**Task**
Find where "black rocket: 1 -> 2" appears in the records below, then return that line and every later line exactly, stopping only at the last line.

**Data for the task**
▶
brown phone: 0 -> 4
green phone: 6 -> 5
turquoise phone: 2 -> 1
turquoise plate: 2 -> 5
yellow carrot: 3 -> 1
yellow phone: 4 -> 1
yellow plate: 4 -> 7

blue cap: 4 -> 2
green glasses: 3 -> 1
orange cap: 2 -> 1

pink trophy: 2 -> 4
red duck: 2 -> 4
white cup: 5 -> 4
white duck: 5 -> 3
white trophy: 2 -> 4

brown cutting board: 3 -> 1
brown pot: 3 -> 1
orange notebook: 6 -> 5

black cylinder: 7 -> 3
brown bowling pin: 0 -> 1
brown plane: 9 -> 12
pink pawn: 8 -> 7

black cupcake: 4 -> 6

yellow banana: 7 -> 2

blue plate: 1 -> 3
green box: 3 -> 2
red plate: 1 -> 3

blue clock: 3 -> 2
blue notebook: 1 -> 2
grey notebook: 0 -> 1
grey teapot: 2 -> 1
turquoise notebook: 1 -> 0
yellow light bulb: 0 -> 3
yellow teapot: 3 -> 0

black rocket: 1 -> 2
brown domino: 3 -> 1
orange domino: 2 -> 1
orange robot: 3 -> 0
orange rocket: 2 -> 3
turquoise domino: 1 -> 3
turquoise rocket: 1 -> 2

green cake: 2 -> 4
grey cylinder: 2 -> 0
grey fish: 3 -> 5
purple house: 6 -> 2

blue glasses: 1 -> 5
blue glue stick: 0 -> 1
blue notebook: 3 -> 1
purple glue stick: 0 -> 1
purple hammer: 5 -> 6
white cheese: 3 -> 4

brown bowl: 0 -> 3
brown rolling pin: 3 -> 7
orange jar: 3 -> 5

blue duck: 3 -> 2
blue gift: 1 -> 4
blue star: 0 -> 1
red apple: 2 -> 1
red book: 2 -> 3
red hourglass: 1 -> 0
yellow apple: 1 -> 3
◀
**Answer section**
black rocket: 1 -> 2
brown domino: 3 -> 1
orange domino: 2 -> 1
orange robot: 3 -> 0
orange rocket: 2 -> 3
turquoise domino: 1 -> 3
turquoise rocket: 1 -> 2

green cake: 2 -> 4
grey cylinder: 2 -> 0
grey fish: 3 -> 5
purple house: 6 -> 2

blue glasses: 1 -> 5
blue glue stick: 0 -> 1
blue notebook: 3 -> 1
purple glue stick: 0 -> 1
purple hammer: 5 -> 6
white cheese: 3 -> 4

brown bowl: 0 -> 3
brown rolling pin: 3 -> 7
orange jar: 3 -> 5

blue duck: 3 -> 2
blue gift: 1 -> 4
blue star: 0 -> 1
red apple: 2 -> 1
red book: 2 -> 3
red hourglass: 1 -> 0
yellow apple: 1 -> 3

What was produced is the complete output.